:: DATA TO PROCESS ::
§
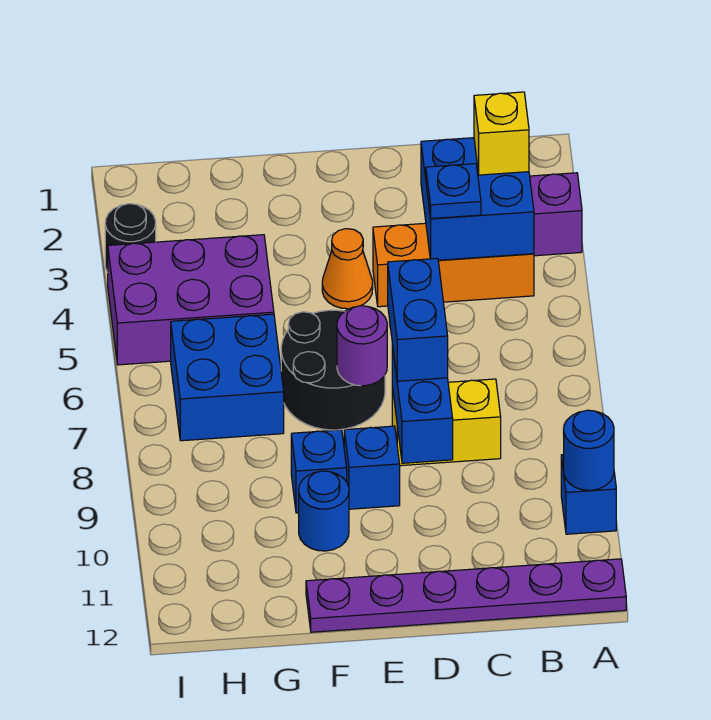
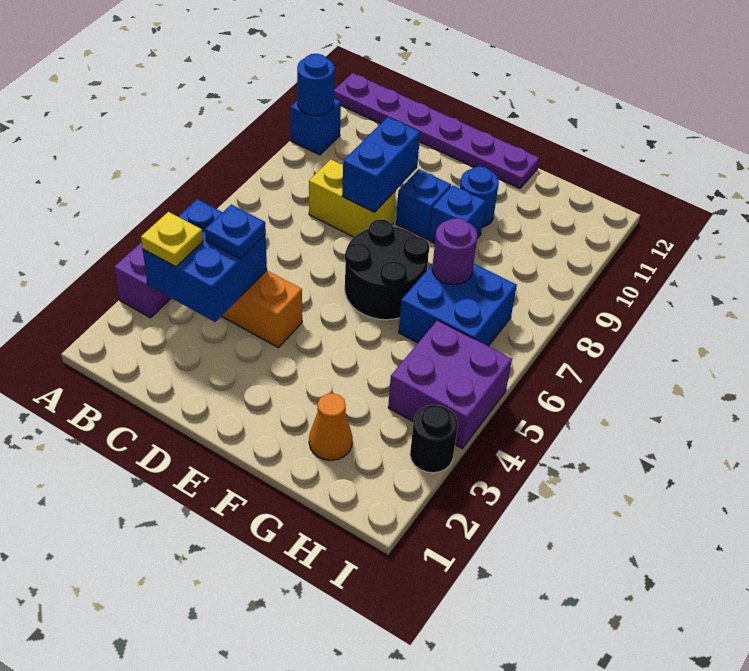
yellow brick B3 level 3 -> yellow plate B3 level 3
blue brick D7:D8 level 3 -> none
orange cone E4 level 1 -> orange cone G2 level 1
purple round brick E7 level 2 -> purple round brick G7 level 2
purple brick G4:I5 level 1 -> purple brick H4:I5 level 1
§
:: BRIEF ::
An exact copy of the records above is needed, free of pictures.

:: WRITTEN SOLUTION ::
yellow brick B3 level 3 -> yellow plate B3 level 3
blue brick D7:D8 level 3 -> none
orange cone E4 level 1 -> orange cone G2 level 1
purple round brick E7 level 2 -> purple round brick G7 level 2
purple brick G4:I5 level 1 -> purple brick H4:I5 level 1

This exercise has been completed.